DESCRIPTION OF THE TASK: Give the count of lines in the records below that contain "cœur", and say nothing more.

Collection entries:
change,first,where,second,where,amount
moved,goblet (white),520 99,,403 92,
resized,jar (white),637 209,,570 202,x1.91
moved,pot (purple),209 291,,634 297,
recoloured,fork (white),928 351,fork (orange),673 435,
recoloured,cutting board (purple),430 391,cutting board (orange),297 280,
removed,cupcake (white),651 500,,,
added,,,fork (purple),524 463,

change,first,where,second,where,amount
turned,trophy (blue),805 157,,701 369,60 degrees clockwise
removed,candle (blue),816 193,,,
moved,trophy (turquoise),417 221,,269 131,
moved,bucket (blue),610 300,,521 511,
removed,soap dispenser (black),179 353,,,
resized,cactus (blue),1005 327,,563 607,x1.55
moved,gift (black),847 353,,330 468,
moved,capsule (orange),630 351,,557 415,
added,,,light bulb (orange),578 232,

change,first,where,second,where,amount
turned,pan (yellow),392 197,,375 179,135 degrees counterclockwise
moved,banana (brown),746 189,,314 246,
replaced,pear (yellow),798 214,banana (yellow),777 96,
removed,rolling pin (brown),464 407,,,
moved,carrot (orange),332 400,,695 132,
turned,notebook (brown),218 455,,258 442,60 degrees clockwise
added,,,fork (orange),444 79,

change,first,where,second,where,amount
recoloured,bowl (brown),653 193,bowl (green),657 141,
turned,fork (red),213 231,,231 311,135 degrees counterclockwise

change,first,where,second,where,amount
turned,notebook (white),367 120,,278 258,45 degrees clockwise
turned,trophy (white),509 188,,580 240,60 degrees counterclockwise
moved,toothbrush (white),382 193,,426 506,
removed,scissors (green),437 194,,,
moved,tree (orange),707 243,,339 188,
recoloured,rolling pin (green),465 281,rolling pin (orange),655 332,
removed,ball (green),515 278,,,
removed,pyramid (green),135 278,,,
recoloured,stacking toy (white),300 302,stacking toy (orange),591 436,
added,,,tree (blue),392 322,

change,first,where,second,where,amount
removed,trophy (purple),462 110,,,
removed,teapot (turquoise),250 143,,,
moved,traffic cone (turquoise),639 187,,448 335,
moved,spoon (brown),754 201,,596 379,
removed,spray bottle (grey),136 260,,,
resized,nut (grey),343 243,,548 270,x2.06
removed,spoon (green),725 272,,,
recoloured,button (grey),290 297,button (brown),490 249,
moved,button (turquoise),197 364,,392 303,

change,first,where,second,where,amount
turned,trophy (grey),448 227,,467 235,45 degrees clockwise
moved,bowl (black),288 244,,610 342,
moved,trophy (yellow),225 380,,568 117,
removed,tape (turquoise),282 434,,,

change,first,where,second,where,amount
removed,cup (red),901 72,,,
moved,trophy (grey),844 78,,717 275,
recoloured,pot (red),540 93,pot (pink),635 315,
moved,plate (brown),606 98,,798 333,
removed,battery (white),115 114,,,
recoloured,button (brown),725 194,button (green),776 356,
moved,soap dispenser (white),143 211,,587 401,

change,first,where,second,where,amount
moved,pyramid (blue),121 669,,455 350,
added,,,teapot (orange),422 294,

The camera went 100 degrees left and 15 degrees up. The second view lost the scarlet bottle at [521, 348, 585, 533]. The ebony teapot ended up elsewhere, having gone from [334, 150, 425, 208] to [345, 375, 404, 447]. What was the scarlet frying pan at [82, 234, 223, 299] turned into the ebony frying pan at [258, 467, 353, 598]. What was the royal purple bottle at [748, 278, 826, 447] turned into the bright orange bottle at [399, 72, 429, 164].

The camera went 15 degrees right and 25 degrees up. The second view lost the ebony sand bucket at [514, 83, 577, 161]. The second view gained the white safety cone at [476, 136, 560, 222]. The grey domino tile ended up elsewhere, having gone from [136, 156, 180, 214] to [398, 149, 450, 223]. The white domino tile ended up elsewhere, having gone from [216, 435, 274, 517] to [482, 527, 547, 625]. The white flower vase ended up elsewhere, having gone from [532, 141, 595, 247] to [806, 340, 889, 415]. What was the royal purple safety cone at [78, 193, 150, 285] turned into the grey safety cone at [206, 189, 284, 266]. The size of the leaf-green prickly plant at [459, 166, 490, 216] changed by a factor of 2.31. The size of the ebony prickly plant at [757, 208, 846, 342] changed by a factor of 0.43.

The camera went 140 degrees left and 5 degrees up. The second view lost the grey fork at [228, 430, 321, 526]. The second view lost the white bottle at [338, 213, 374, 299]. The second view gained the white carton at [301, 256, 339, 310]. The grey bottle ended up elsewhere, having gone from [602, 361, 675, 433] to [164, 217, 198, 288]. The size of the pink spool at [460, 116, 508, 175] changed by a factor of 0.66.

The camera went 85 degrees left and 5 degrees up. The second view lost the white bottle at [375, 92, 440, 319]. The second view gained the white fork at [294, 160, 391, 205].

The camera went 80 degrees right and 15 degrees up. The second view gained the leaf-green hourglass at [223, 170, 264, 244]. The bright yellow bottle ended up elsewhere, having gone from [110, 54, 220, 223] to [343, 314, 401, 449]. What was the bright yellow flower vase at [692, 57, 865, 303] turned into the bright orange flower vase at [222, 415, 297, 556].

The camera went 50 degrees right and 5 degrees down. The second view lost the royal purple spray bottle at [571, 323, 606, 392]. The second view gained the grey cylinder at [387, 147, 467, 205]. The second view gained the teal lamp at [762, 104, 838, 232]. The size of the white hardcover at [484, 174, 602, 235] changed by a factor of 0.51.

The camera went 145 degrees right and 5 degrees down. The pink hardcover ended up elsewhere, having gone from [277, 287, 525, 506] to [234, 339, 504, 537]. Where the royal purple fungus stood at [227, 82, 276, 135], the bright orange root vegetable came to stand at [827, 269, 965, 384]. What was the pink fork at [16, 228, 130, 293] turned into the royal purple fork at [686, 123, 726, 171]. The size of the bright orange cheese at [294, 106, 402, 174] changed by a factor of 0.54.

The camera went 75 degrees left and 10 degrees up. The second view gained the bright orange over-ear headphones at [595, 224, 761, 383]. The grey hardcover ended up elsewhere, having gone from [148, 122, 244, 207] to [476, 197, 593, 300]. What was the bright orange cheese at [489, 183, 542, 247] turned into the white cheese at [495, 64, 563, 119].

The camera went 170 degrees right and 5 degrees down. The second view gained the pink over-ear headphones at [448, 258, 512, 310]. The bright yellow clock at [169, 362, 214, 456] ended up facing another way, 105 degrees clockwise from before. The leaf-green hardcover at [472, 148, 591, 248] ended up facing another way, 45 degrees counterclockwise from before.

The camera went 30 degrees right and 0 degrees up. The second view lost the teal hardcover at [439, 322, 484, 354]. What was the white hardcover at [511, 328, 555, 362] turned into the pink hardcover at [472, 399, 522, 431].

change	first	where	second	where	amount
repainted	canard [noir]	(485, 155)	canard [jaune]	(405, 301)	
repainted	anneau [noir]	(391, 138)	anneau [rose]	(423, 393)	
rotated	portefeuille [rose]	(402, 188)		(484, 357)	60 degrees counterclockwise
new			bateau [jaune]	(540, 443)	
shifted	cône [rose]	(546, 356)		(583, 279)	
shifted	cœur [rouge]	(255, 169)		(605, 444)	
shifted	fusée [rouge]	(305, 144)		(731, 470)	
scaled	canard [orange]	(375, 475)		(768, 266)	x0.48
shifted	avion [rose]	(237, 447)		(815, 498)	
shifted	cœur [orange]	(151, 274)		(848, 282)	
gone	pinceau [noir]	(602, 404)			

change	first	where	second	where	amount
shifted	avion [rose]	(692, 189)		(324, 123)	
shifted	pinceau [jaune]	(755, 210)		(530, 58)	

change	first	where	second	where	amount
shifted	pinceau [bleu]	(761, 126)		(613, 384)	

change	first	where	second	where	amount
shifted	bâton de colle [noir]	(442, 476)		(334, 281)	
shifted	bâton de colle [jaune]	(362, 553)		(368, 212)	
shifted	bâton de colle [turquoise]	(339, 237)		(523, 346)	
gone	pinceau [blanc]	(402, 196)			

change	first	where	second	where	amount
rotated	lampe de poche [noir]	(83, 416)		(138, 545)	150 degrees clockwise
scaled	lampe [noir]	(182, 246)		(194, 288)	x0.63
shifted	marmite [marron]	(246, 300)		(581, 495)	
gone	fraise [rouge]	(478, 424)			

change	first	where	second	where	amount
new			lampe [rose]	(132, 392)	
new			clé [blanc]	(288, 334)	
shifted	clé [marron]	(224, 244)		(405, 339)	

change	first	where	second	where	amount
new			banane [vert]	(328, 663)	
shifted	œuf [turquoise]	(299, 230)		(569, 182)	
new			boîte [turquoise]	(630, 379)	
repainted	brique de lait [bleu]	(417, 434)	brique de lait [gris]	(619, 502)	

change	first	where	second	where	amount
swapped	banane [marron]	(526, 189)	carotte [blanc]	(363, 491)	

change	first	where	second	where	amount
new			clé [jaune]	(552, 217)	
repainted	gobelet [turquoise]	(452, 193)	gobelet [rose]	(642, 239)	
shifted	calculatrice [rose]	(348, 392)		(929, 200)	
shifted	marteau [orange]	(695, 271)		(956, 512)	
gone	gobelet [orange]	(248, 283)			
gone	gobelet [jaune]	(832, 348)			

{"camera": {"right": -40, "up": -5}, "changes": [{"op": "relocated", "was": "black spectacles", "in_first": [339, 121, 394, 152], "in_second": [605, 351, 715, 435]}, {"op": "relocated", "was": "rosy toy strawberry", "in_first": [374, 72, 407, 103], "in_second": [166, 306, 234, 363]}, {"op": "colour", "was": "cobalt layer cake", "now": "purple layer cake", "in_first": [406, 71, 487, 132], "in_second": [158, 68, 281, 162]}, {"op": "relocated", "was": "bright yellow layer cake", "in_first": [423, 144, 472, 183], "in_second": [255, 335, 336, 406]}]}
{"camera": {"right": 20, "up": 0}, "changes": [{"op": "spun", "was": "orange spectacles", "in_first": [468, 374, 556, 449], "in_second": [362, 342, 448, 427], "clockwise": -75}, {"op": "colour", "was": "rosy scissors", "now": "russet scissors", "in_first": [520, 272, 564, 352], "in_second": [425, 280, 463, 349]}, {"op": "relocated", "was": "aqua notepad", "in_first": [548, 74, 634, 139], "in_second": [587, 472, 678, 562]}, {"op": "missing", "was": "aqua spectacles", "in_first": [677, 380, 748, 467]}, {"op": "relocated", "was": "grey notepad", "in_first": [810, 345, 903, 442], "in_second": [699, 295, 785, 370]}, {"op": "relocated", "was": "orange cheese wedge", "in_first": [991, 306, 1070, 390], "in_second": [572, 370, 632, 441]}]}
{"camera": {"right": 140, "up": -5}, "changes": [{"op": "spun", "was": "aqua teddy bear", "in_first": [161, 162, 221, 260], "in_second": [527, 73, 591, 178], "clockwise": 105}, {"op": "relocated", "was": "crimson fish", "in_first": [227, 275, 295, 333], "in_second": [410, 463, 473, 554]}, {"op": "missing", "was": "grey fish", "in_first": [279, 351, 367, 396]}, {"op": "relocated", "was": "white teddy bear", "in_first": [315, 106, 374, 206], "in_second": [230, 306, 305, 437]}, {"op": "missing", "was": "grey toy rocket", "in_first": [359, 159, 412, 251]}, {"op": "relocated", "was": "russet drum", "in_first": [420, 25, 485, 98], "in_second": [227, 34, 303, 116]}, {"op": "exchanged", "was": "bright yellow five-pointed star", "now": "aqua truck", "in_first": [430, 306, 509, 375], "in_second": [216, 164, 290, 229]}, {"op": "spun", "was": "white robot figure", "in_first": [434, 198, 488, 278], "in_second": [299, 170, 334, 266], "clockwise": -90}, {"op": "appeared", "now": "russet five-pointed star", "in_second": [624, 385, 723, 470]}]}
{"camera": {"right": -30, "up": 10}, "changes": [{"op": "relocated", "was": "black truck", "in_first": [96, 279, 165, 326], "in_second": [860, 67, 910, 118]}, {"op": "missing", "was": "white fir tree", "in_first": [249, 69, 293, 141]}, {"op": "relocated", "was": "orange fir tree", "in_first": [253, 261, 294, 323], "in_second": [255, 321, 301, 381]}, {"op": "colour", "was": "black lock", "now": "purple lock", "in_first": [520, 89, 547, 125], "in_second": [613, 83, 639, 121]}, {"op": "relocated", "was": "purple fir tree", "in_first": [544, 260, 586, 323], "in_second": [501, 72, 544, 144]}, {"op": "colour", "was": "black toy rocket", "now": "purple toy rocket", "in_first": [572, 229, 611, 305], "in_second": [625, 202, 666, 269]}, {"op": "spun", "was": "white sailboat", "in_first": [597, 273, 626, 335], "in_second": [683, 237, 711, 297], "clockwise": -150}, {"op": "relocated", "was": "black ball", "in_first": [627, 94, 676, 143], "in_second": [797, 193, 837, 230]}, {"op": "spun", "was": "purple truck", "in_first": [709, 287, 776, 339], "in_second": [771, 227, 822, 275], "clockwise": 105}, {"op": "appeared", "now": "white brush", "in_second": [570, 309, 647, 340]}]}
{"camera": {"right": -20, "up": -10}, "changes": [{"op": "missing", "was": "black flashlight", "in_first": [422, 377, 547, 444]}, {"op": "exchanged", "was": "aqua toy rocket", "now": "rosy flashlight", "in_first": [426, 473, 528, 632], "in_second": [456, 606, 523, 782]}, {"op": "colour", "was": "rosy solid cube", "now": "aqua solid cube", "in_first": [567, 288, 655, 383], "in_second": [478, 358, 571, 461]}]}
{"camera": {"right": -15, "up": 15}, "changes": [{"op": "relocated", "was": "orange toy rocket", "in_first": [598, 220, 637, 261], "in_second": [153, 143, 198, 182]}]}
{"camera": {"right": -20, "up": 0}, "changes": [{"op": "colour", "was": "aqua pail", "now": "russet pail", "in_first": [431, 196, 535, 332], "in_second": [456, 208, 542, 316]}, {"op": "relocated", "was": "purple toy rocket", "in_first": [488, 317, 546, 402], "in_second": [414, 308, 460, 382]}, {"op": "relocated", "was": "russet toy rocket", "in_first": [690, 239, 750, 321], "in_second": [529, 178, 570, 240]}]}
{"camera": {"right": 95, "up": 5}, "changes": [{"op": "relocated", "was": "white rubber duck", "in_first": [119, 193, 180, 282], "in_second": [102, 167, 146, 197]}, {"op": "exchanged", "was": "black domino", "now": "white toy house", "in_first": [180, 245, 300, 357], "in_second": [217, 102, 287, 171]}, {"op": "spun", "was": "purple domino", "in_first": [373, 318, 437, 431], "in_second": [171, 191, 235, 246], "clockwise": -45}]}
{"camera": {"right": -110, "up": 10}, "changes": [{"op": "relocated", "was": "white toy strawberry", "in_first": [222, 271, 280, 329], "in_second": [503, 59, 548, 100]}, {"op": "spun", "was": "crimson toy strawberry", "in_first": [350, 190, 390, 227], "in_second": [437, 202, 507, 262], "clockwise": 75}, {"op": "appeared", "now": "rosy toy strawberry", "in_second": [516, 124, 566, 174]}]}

RESPONSE AREA: 2